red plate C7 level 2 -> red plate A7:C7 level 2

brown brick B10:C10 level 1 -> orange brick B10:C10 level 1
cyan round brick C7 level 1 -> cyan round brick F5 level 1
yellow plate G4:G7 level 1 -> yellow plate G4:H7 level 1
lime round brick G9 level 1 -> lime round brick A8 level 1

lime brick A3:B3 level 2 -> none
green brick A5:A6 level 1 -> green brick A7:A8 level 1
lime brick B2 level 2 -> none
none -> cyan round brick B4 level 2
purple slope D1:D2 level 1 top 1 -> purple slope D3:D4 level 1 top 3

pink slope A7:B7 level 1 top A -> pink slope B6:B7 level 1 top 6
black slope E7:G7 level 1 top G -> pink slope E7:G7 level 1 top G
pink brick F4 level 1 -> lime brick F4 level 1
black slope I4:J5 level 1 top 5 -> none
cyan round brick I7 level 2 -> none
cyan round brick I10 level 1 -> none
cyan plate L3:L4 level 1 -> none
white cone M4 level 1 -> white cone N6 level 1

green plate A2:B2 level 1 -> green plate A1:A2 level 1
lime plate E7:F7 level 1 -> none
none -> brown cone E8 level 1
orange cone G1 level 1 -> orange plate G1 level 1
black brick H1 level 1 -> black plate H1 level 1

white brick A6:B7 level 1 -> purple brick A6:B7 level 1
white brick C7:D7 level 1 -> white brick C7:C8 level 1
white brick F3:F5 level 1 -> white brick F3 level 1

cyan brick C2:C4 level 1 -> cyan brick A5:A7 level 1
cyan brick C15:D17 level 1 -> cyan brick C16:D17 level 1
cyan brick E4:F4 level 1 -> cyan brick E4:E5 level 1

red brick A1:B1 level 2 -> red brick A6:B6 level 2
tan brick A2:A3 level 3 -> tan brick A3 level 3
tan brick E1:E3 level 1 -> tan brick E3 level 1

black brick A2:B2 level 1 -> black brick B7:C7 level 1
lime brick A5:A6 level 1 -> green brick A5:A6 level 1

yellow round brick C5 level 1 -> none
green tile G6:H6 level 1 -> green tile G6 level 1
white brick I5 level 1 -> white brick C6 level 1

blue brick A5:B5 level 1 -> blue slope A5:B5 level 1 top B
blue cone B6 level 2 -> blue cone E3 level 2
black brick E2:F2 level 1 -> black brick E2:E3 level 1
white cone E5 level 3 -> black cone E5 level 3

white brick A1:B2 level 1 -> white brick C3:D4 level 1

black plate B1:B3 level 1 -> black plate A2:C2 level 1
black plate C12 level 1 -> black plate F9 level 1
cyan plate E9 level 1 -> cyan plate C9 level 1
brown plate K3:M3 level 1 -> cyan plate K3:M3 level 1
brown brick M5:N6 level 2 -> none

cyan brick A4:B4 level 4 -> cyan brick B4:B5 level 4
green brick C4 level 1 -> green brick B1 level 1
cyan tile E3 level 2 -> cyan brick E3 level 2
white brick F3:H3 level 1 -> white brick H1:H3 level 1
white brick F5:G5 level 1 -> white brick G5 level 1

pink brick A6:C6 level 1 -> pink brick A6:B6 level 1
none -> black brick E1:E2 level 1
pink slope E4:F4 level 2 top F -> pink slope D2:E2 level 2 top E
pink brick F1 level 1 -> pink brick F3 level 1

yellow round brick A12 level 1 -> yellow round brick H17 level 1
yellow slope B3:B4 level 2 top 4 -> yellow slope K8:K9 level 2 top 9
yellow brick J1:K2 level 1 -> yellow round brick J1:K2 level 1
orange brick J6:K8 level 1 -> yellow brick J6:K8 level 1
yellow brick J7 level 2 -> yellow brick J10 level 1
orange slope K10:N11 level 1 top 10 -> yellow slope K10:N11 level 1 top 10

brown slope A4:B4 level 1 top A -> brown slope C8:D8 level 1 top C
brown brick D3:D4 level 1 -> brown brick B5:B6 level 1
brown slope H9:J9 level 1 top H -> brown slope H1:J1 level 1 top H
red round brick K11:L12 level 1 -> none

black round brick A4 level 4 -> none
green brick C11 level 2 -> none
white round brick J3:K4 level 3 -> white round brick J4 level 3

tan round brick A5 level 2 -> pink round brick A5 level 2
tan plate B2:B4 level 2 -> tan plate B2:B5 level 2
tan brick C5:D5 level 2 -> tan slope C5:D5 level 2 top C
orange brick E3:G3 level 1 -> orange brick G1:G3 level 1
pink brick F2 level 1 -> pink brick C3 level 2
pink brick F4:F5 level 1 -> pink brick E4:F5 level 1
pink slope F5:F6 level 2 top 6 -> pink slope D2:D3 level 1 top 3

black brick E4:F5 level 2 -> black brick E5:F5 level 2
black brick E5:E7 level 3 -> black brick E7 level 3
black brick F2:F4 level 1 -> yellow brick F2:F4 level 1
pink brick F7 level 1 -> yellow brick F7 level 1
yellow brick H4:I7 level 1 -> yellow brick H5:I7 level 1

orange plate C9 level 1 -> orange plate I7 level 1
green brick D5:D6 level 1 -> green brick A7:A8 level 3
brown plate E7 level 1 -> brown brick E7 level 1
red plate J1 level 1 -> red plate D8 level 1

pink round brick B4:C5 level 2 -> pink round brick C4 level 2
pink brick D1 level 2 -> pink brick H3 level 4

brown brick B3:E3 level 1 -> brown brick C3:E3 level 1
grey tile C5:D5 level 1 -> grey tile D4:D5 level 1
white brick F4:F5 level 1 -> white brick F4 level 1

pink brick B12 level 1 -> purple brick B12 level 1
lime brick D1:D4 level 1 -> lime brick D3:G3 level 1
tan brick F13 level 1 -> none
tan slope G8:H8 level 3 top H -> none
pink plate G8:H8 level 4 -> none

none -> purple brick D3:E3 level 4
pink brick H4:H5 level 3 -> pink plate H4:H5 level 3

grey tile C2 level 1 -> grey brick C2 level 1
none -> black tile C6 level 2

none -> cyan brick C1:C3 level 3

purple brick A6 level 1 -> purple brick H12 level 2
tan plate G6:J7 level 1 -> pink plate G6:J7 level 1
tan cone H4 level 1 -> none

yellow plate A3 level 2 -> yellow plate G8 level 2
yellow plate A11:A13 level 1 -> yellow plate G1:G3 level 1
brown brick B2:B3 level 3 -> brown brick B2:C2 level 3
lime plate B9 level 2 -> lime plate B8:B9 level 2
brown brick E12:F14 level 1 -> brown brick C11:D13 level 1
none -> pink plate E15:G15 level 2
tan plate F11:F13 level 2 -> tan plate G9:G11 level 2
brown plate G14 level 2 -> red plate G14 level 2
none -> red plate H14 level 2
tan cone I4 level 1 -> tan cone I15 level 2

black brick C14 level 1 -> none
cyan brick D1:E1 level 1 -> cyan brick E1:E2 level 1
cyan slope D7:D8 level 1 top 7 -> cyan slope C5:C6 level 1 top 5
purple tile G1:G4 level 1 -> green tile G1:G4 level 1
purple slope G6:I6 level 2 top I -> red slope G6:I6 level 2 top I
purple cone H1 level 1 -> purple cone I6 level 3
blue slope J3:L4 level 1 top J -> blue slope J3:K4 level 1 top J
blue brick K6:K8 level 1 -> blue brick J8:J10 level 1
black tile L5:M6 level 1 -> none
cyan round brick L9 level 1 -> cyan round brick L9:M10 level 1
+++++
To do
From the listing above, copy all lines holding the word "tile".

Reply to the task
green tile G6:H6 level 1 -> green tile G6 level 1
cyan tile E3 level 2 -> cyan brick E3 level 2
grey tile C5:D5 level 1 -> grey tile D4:D5 level 1
grey tile C2 level 1 -> grey brick C2 level 1
none -> black tile C6 level 2
purple tile G1:G4 level 1 -> green tile G1:G4 level 1
black tile L5:M6 level 1 -> none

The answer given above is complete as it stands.